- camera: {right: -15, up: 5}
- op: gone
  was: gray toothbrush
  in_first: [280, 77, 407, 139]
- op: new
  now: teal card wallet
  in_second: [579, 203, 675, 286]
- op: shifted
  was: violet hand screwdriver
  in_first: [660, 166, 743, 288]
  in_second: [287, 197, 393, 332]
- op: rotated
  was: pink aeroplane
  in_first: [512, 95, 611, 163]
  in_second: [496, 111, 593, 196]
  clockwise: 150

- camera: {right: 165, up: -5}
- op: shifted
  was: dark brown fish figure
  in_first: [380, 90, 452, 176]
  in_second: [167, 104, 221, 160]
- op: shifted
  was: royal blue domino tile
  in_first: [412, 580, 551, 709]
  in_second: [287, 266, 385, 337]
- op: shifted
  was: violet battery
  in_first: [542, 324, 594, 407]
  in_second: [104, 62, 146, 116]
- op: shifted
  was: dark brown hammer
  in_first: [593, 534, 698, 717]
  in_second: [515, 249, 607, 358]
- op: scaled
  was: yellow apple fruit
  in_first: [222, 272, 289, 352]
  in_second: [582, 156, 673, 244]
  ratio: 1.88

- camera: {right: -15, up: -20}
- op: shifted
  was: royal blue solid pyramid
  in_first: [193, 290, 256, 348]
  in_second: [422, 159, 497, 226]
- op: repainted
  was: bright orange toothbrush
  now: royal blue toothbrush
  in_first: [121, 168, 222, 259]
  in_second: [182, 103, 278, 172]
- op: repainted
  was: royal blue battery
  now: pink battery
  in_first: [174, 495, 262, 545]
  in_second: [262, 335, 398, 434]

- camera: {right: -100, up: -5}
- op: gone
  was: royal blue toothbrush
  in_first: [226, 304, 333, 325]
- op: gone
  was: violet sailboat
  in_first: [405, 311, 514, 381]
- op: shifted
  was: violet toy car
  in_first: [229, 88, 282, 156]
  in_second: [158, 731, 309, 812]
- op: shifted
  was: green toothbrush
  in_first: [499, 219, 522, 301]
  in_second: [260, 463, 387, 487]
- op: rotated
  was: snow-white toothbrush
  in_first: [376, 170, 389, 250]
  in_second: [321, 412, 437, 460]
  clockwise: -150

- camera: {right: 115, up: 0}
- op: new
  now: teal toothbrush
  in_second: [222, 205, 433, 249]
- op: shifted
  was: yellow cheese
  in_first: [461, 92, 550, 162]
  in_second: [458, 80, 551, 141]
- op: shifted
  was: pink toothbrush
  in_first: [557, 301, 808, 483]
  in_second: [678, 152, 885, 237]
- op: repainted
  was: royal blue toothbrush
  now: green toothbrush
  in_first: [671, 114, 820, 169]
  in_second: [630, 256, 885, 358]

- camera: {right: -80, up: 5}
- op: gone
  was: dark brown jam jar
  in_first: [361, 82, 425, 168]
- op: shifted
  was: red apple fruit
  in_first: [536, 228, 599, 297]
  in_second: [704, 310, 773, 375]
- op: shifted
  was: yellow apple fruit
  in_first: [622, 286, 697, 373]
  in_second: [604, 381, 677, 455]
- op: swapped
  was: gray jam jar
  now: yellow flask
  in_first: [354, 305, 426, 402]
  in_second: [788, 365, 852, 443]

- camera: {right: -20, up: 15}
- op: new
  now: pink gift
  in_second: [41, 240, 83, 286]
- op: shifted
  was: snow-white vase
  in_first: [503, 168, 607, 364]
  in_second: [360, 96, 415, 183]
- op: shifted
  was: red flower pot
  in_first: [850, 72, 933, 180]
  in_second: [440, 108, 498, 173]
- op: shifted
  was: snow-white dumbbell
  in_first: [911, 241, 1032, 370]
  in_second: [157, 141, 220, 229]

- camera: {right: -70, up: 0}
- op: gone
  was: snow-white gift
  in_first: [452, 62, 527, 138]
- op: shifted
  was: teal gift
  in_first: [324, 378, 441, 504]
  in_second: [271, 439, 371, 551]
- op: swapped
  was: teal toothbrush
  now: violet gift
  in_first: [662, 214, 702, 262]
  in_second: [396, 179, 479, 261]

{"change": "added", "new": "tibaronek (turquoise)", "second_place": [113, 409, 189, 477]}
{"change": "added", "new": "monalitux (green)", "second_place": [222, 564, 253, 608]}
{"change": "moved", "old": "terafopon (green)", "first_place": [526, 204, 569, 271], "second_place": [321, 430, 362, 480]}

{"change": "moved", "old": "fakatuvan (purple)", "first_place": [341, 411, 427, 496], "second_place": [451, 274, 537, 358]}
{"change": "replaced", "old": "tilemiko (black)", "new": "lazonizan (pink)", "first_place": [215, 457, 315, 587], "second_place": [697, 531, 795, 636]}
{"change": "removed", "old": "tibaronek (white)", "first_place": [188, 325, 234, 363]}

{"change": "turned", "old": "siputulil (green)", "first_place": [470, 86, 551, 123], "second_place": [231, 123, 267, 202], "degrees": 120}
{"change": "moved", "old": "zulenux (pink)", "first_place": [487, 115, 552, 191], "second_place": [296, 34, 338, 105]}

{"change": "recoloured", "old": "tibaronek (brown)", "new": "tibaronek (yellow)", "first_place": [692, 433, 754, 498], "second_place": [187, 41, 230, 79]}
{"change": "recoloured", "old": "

----

Exercise details:
Lines in the records that hold the word "added" are to be counted; give only the total.

Written reply:
2